**BRIEF:** Everything from the line with "brown tile G3" to the last line of the listing must be retyped exactly, both ends included, with the pictures dropped.

**SUPPLIED ENTRIES:**
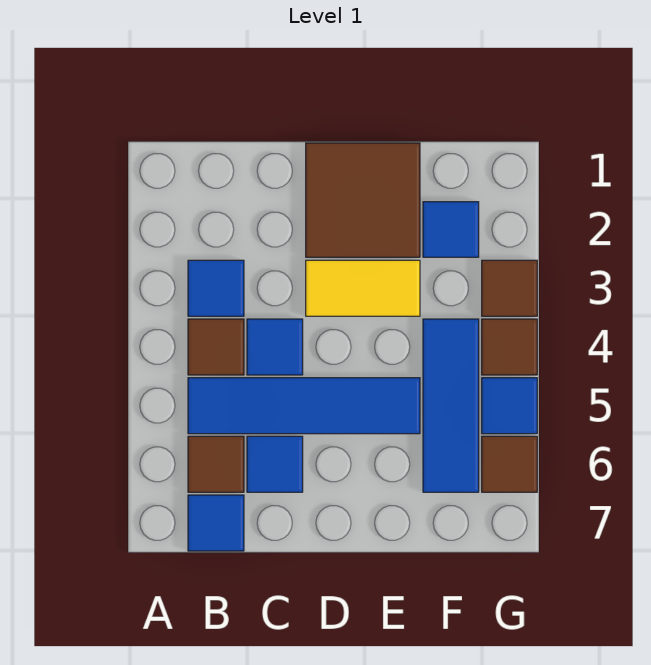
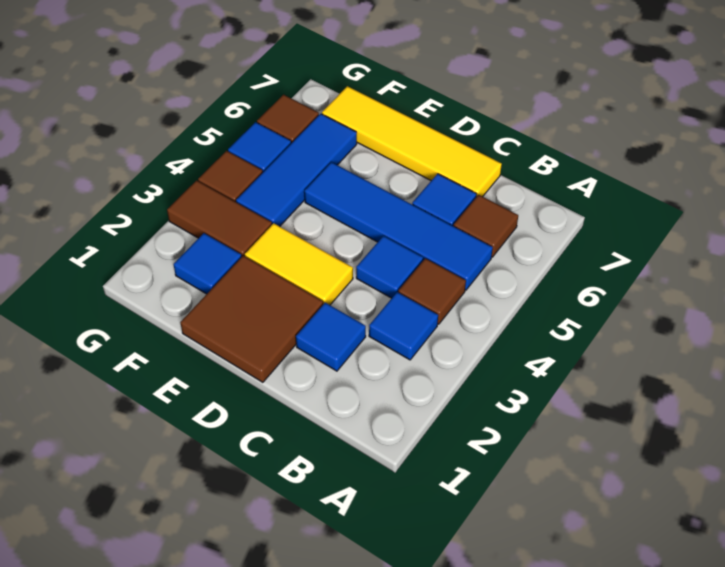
blue tile B7 level 1 -> blue tile C2 level 1
none -> yellow tile C7:F7 level 1
brown tile G3 level 1 -> brown tile F3:G3 level 1

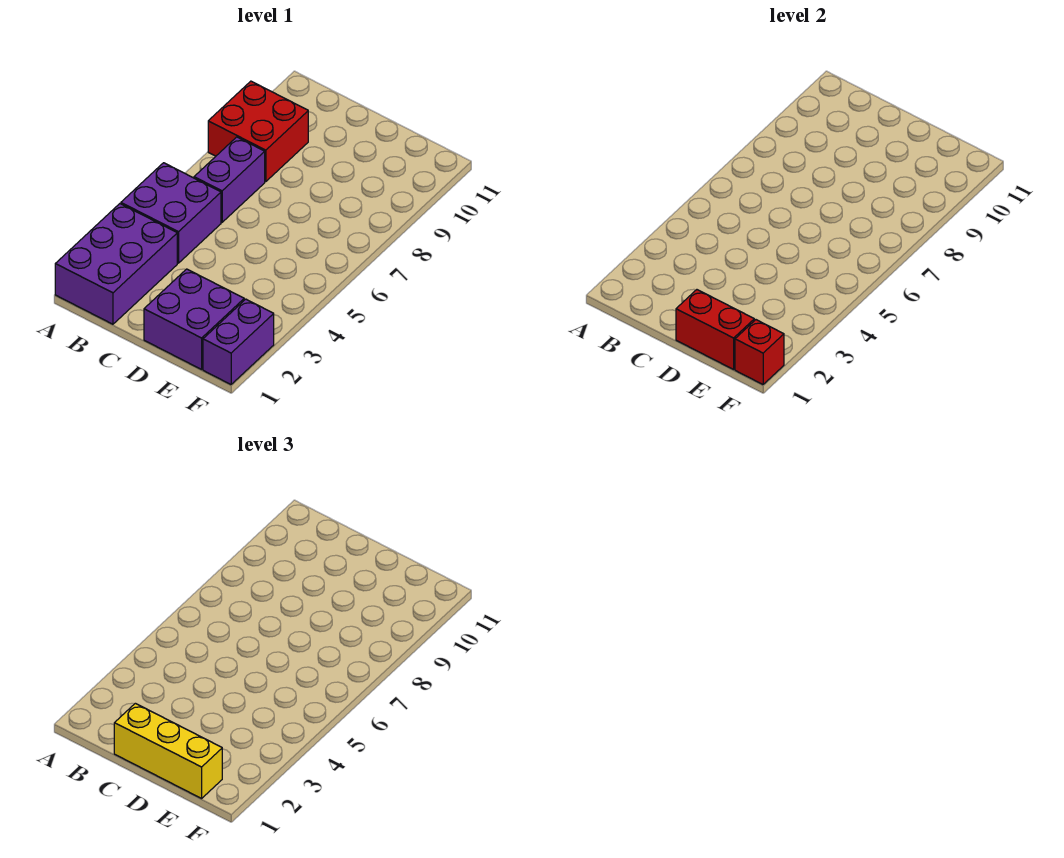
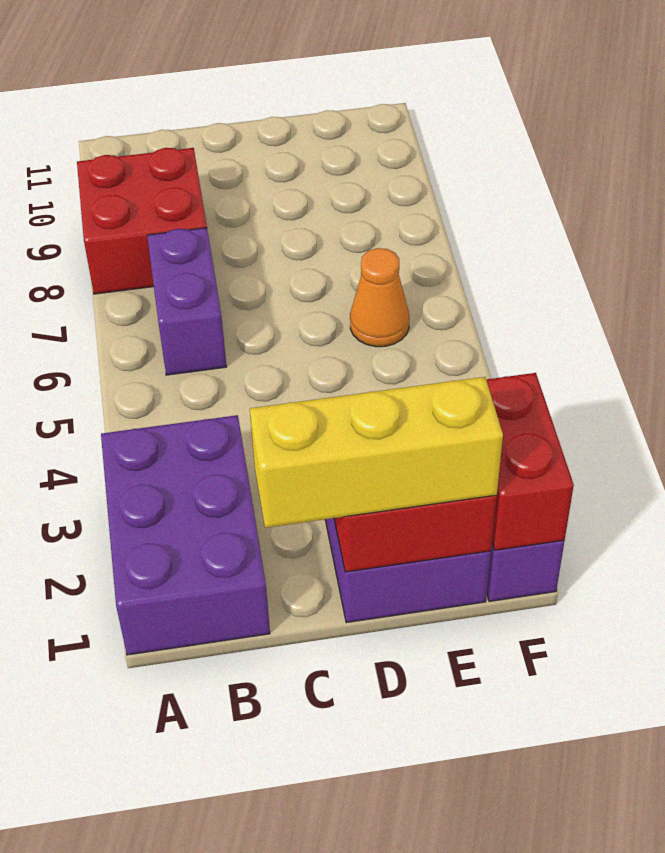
purple brick A4:B5 level 1 -> none
none -> orange cone E6 level 1
red brick F1 level 2 -> red brick F1:F2 level 2

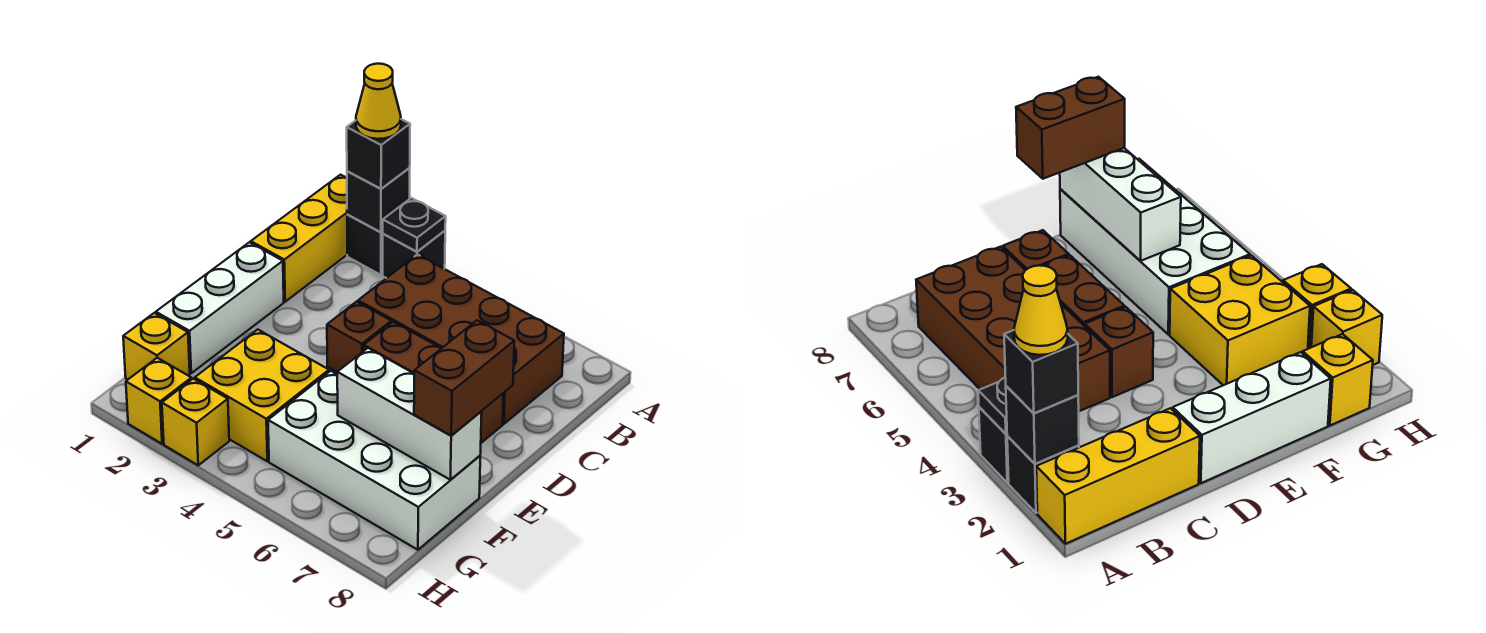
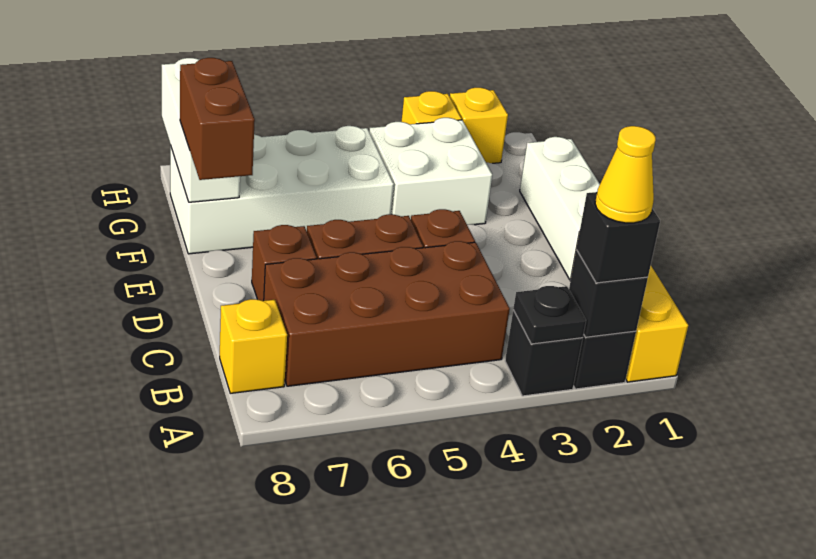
yellow brick F3:G4 level 1 -> white brick F3:G4 level 1
white brick F6:F8 level 2 -> white brick F8:H8 level 2
yellow brick G1 level 1 -> yellow brick B8 level 1

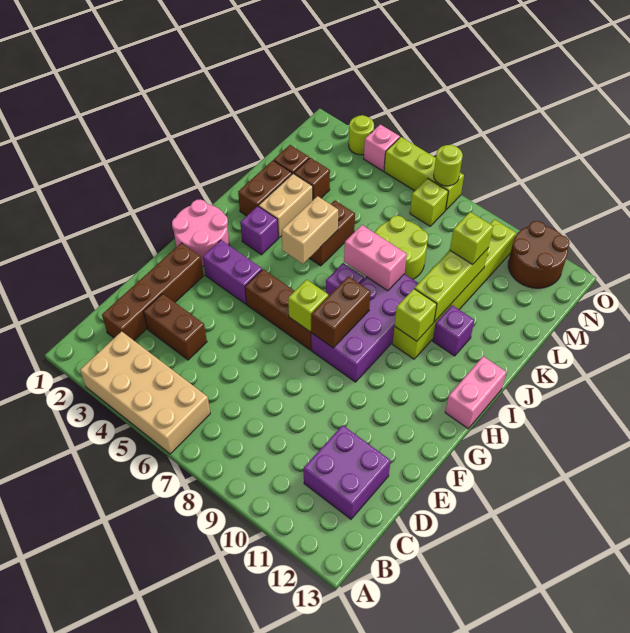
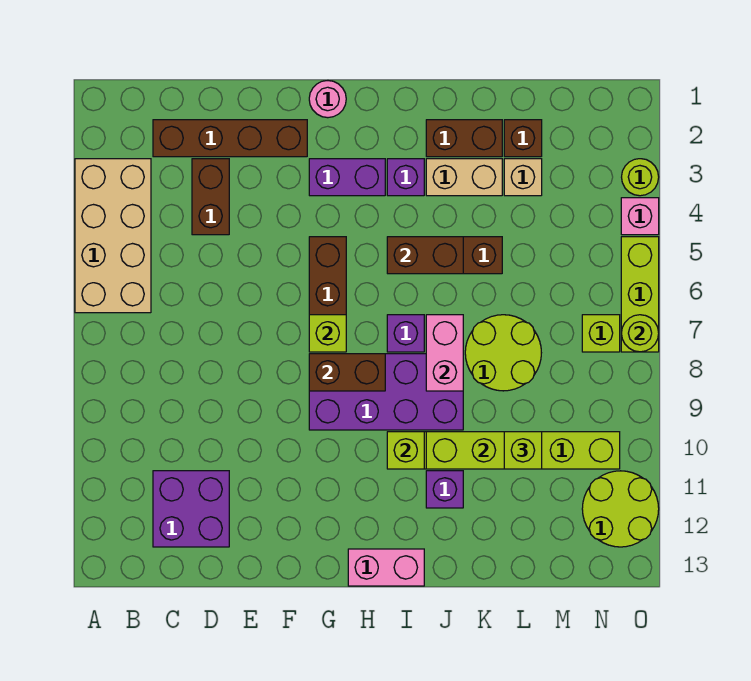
pink round brick G1:H2 level 1 -> pink round brick G1 level 1
purple brick G3:G4 level 1 -> purple brick G3:H3 level 1
tan brick I5:J5 level 2 -> brown brick I5:J5 level 2
brown brick L3 level 1 -> tan brick L3 level 1
brown round brick N11:O12 level 1 -> lime round brick N11:O12 level 1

**WRITTEN ANSWER:**
brown tile G3 level 1 -> brown tile F3:G3 level 1

purple brick A4:B5 level 1 -> none
none -> orange cone E6 level 1
red brick F1 level 2 -> red brick F1:F2 level 2

yellow brick F3:G4 level 1 -> white brick F3:G4 level 1
white brick F6:F8 level 2 -> white brick F8:H8 level 2
yellow brick G1 level 1 -> yellow brick B8 level 1

pink round brick G1:H2 level 1 -> pink round brick G1 level 1
purple brick G3:G4 level 1 -> purple brick G3:H3 level 1
tan brick I5:J5 level 2 -> brown brick I5:J5 level 2
brown brick L3 level 1 -> tan brick L3 level 1
brown round brick N11:O12 level 1 -> lime round brick N11:O12 level 1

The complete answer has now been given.